Records for this exercise:
..........
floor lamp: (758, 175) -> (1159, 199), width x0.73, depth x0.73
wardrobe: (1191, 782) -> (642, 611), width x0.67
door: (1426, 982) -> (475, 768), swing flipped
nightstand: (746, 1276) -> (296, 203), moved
..........
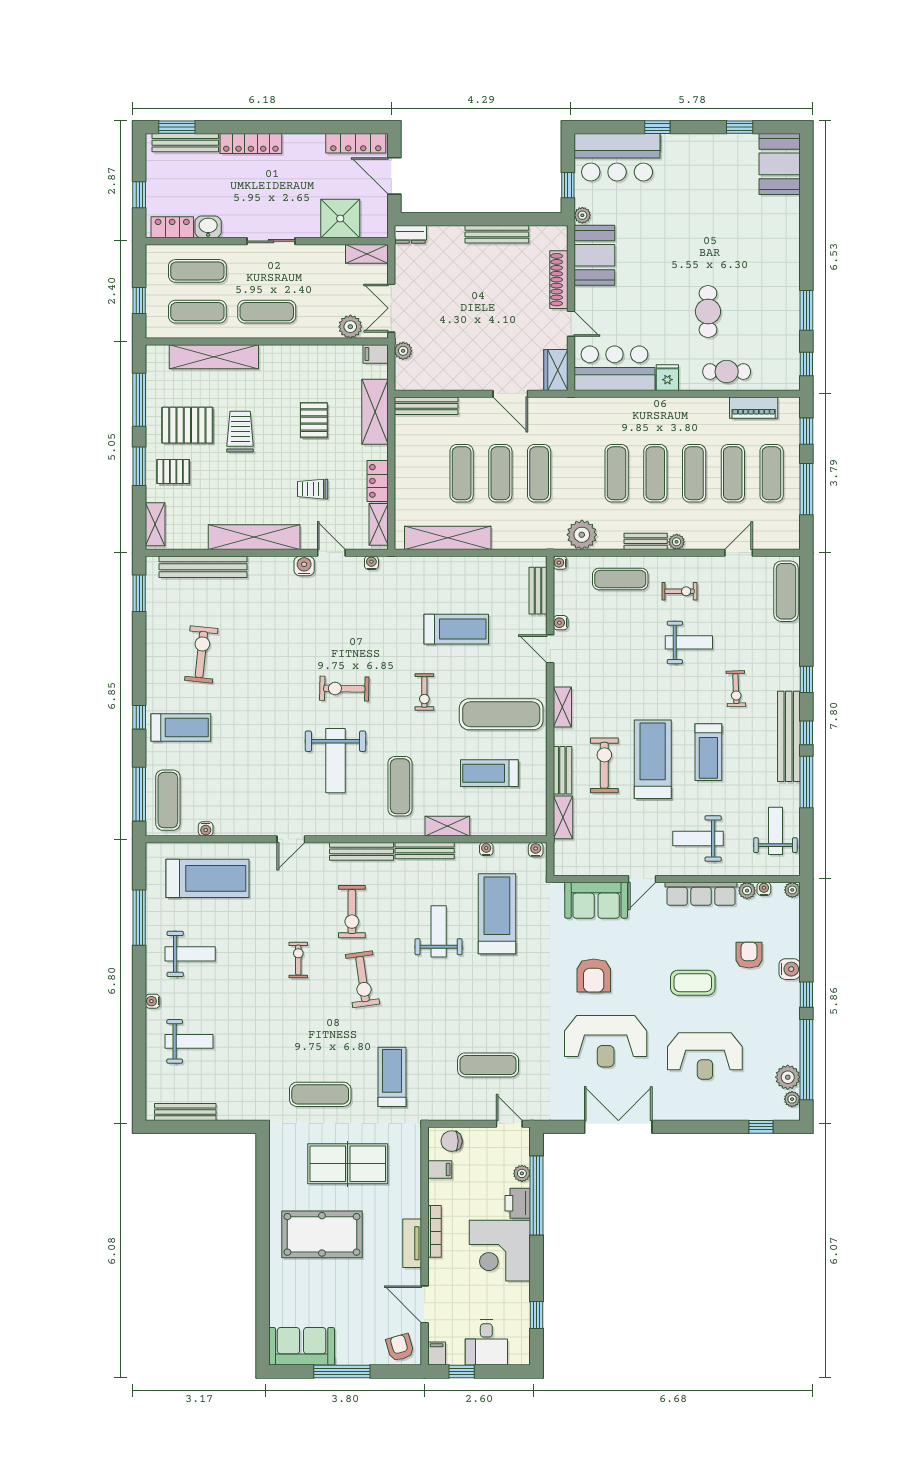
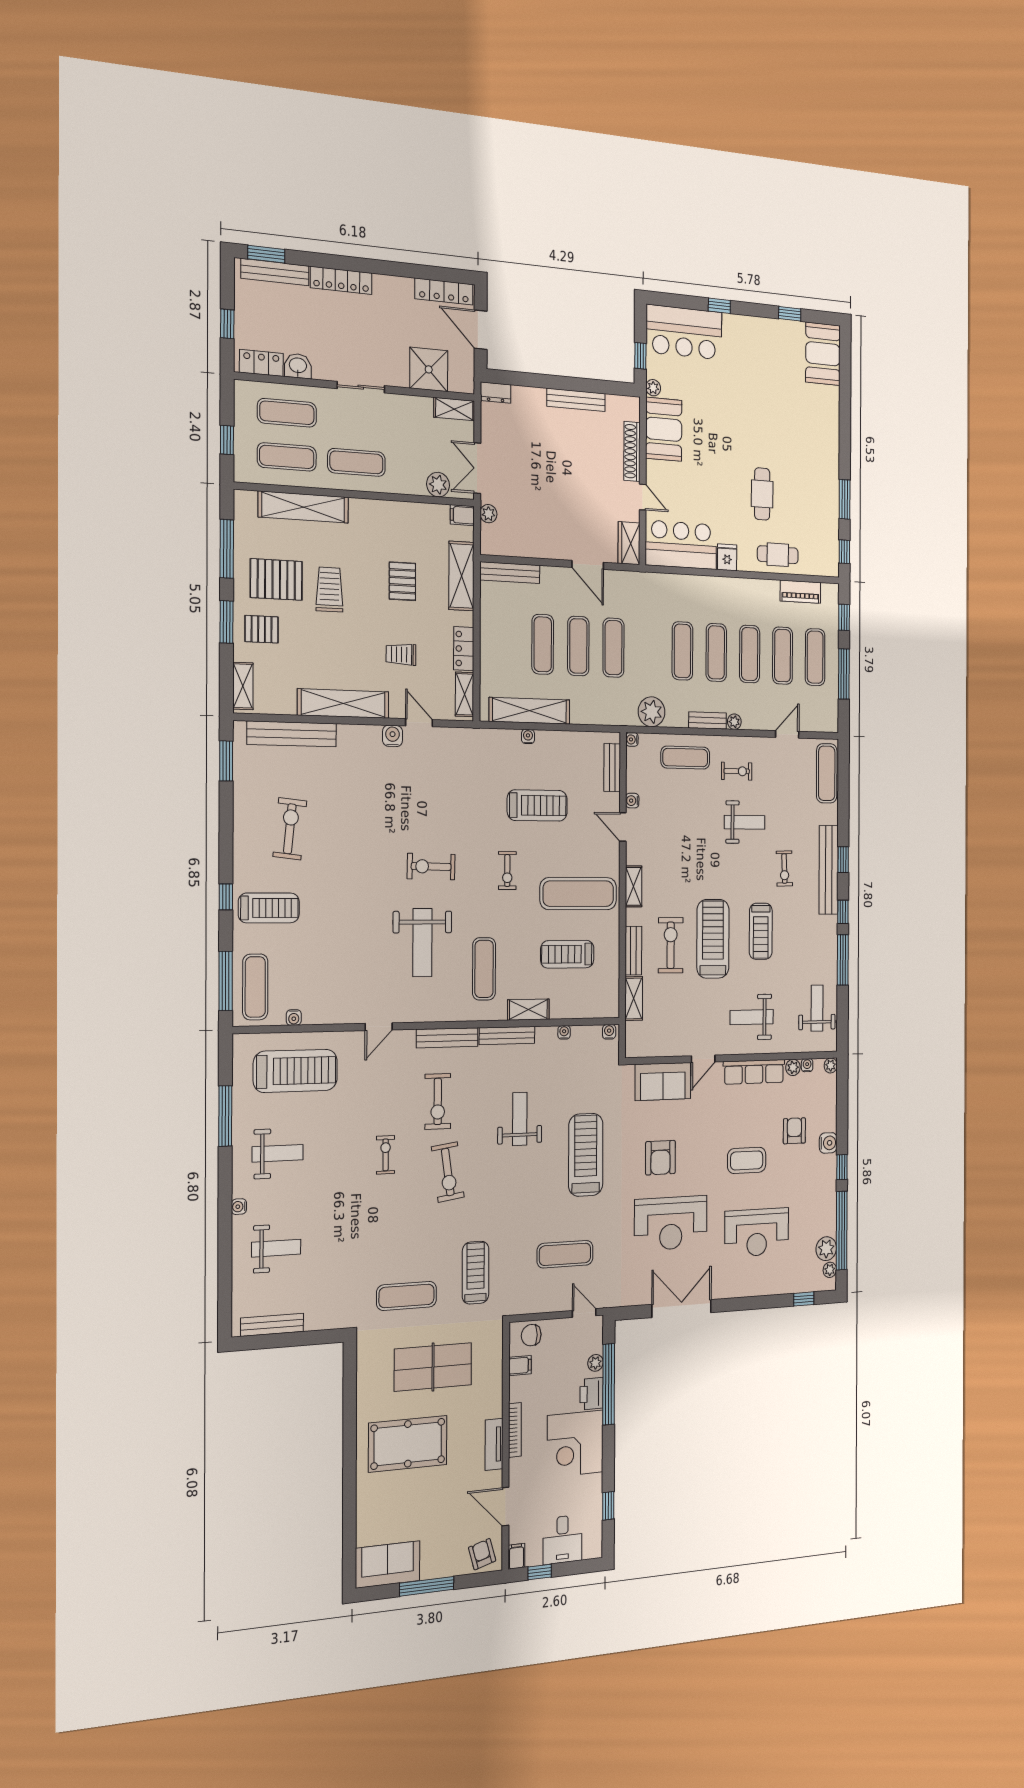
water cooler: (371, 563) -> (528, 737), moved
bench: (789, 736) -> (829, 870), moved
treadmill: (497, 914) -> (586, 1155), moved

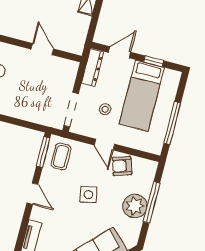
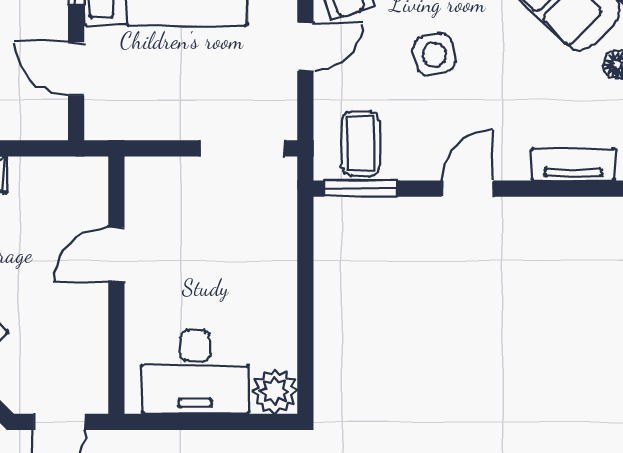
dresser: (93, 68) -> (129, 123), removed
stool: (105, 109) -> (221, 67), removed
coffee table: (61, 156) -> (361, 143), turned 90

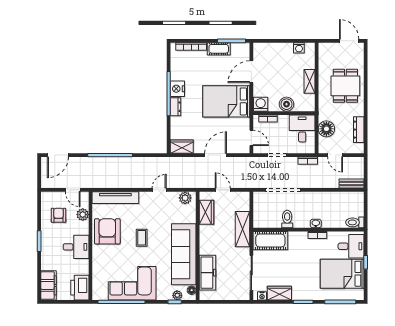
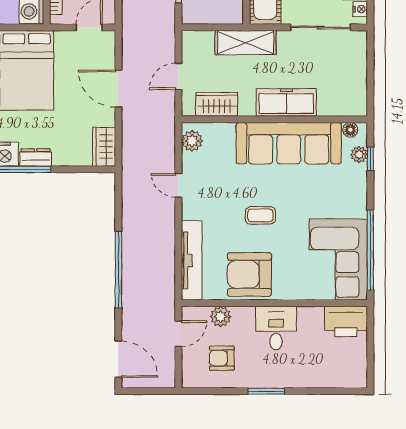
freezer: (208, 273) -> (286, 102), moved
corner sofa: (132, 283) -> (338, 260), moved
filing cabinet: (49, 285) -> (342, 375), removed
..........
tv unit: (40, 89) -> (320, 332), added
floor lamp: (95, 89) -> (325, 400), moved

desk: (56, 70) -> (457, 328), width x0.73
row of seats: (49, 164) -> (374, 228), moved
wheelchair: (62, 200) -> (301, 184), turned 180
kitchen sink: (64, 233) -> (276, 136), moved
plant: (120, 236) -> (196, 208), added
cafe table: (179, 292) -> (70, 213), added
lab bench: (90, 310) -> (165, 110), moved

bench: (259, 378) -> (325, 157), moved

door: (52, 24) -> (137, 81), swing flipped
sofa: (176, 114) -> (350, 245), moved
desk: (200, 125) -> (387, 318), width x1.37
..........
About this task: Look above for the line holding "floor lamp: (758, 175)" and the line holding "nightstand: (746, 1276) -> (296, 203), moved", then output exactly those two lines and every line between them, nothing more.

Exercise answer:
floor lamp: (758, 175) -> (1159, 199), width x0.73, depth x0.73
wardrobe: (1191, 782) -> (642, 611), width x0.67
door: (1426, 982) -> (475, 768), swing flipped
nightstand: (746, 1276) -> (296, 203), moved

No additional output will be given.